| Supplied data |
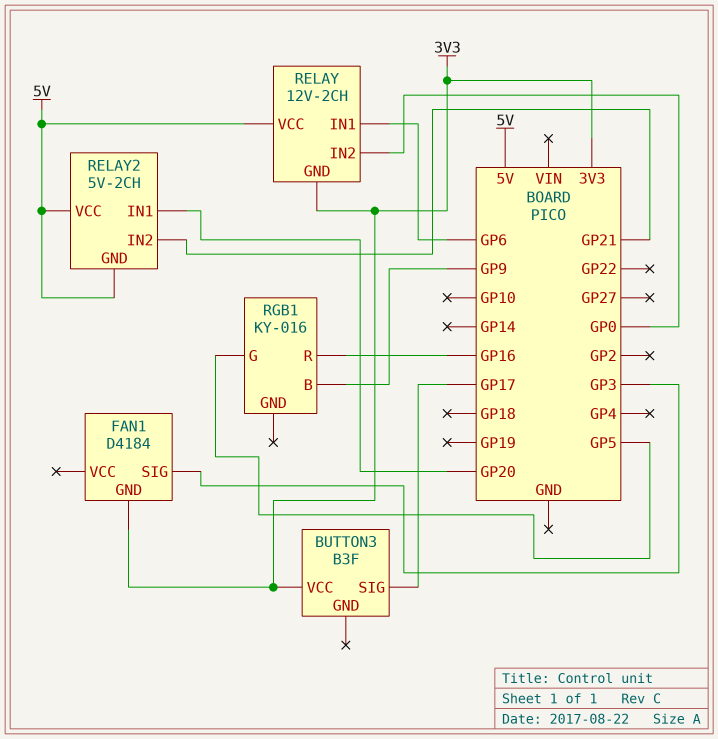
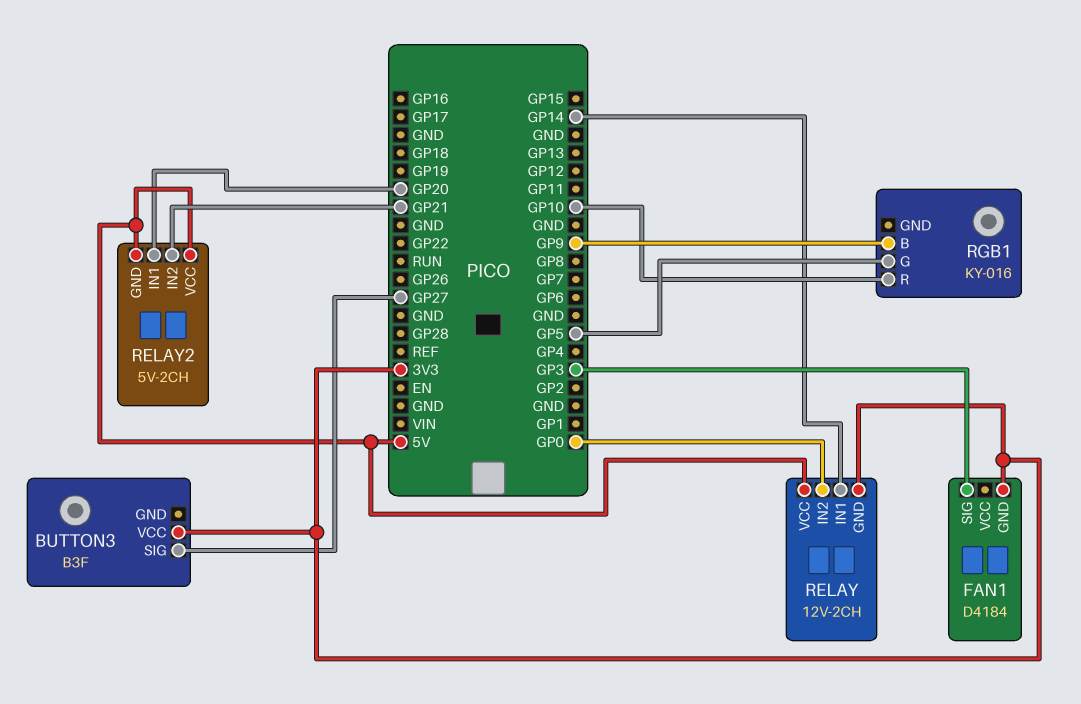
BUTTON3 pin SIG: GP17 -> GP27
RELAY pin IN1: GP6 -> GP14
RGB1 pin R: GP16 -> GP10

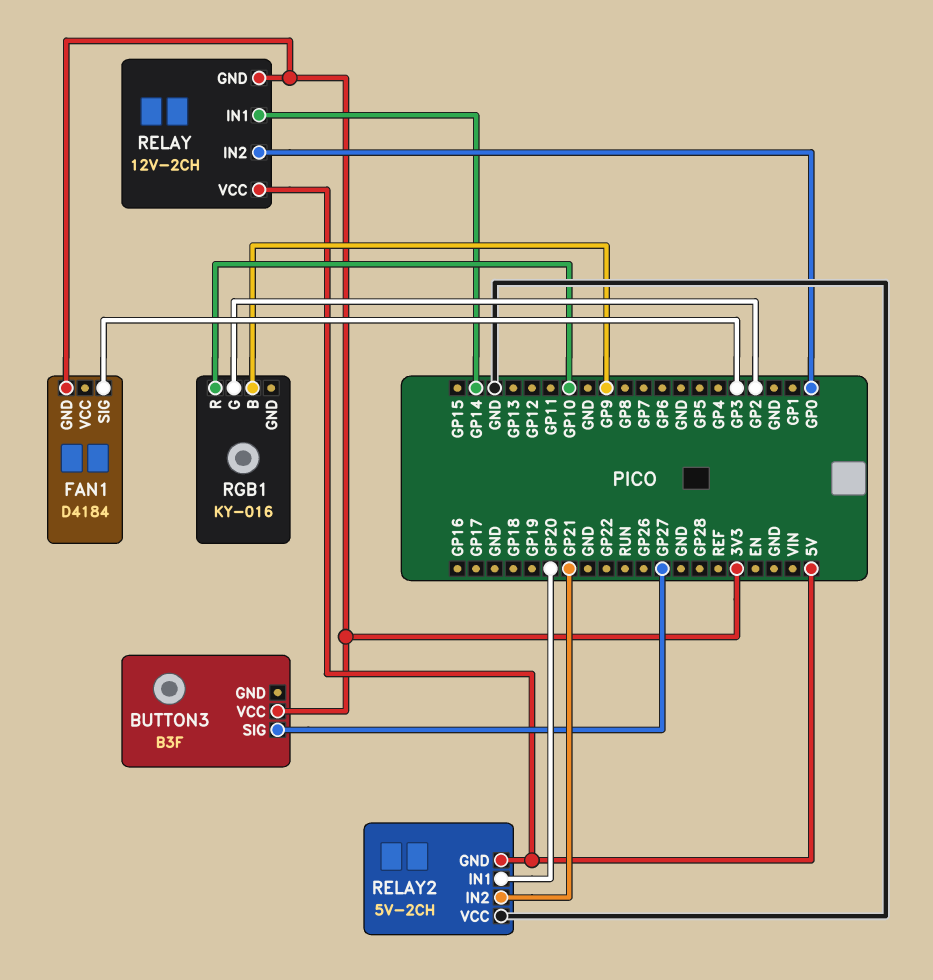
RELAY2 pin VCC: 5V -> GND
RGB1 pin G: GP5 -> GP2

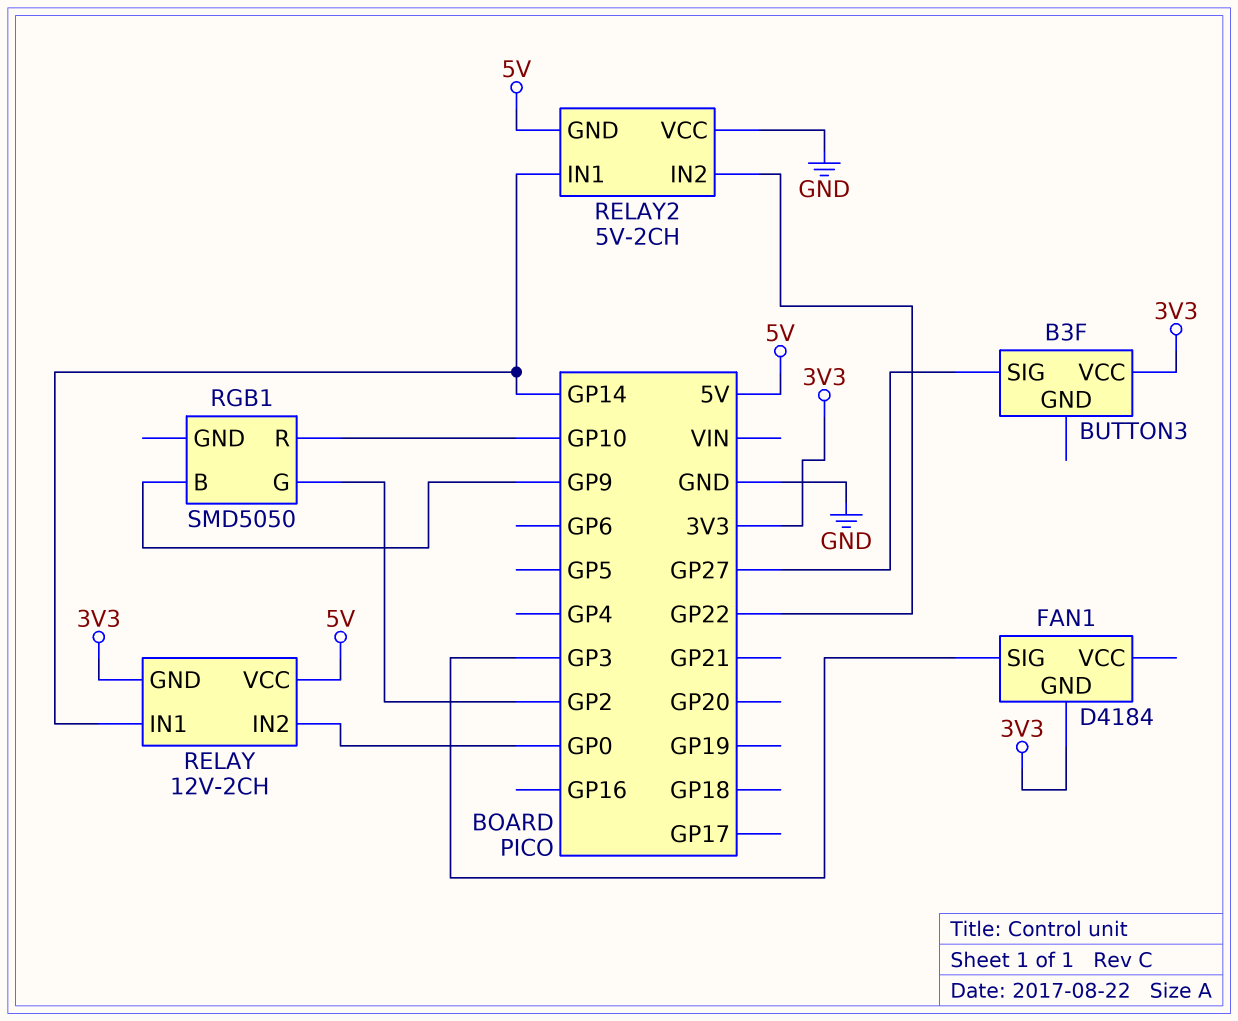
RELAY2 pin IN1: GP20 -> GP14
RELAY2 pin IN2: GP21 -> GP22
RGB1: KY-016 -> SMD5050

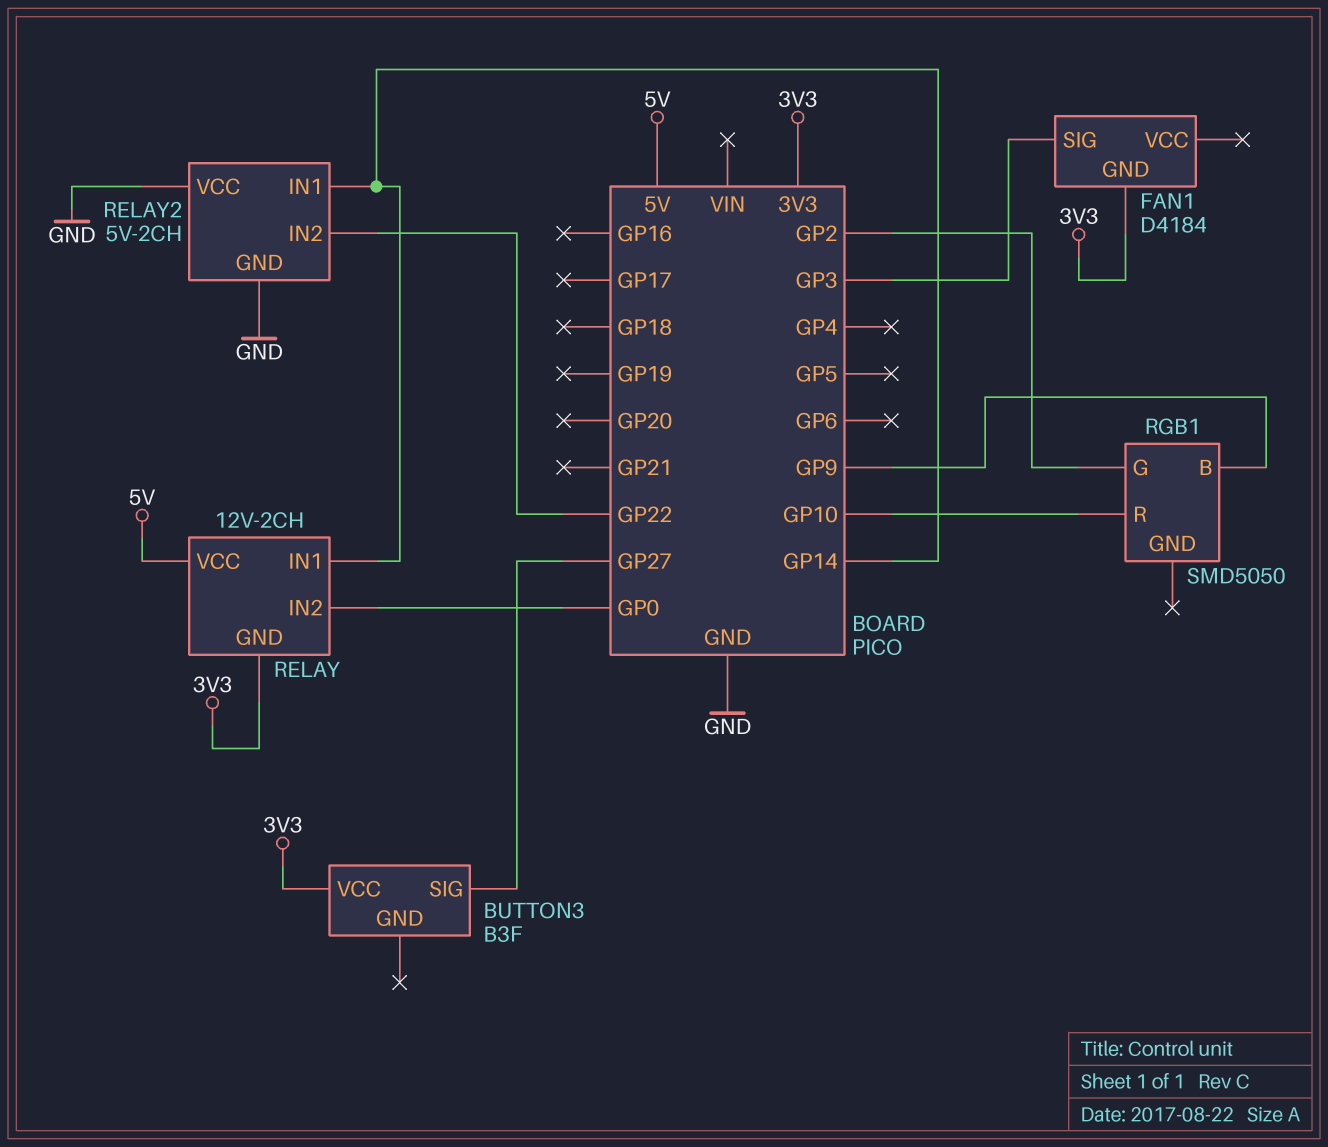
RELAY2 pin GND: 5V -> GND

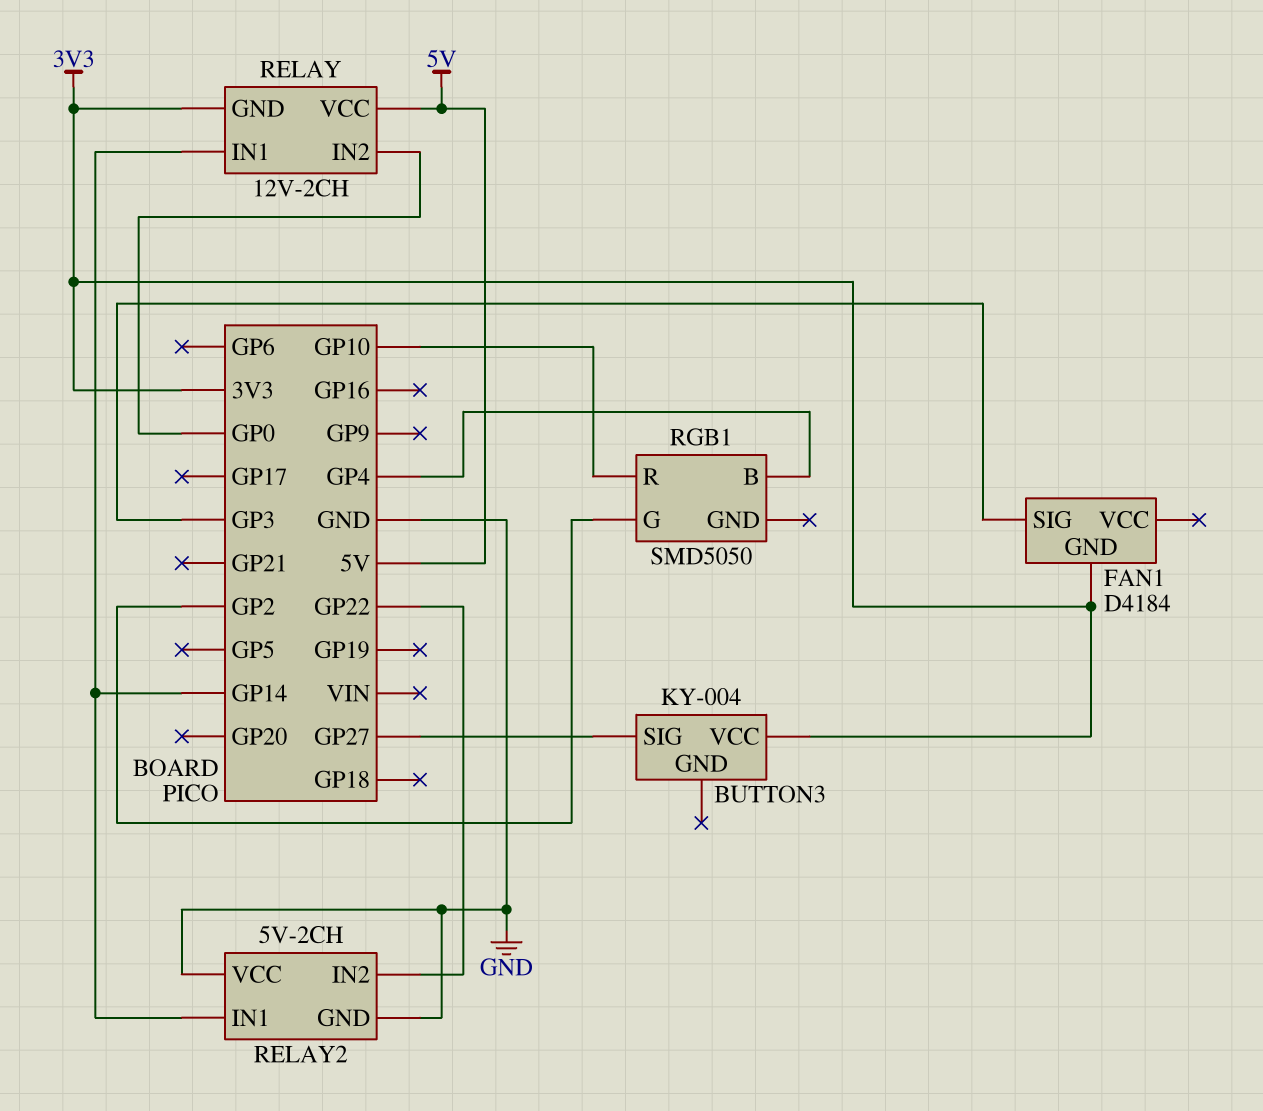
BUTTON3: B3F -> KY-004
RGB1 pin B: GP9 -> GP4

| Task requirements |
Each entry above should be copied exactly. The pictures should not.

| Output for this task |
BUTTON3 pin SIG: GP17 -> GP27
RELAY pin IN1: GP6 -> GP14
RGB1 pin R: GP16 -> GP10

RELAY2 pin VCC: 5V -> GND
RGB1 pin G: GP5 -> GP2

RELAY2 pin IN1: GP20 -> GP14
RELAY2 pin IN2: GP21 -> GP22
RGB1: KY-016 -> SMD5050

RELAY2 pin GND: 5V -> GND

BUTTON3: B3F -> KY-004
RGB1 pin B: GP9 -> GP4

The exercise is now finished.